== Segment start ==

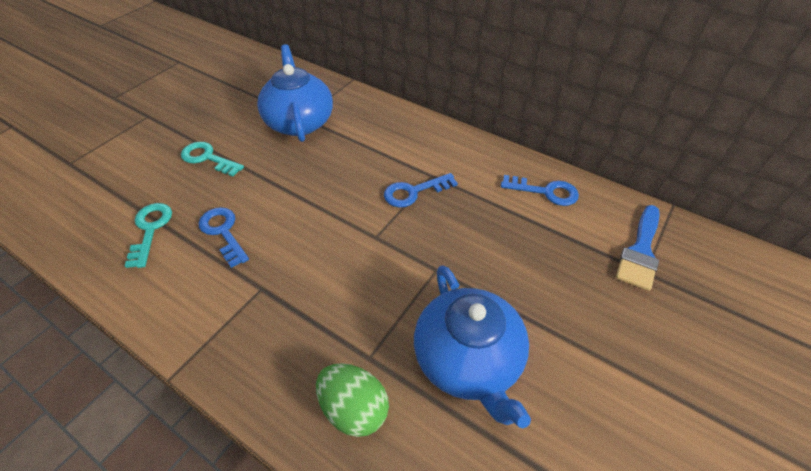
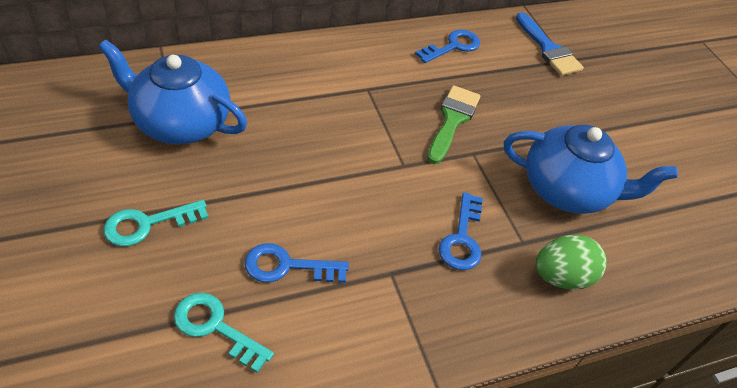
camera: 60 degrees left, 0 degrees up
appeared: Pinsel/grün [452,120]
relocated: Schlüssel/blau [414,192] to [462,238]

== Segment end ==

#### [What the task requires]
Line by line, output the material above exactly, passing over the pictures.

#### [Response area]
camera: 60 degrees left, 0 degrees up
appeared: Pinsel/grün [452,120]
relocated: Schlüssel/blau [414,192] to [462,238]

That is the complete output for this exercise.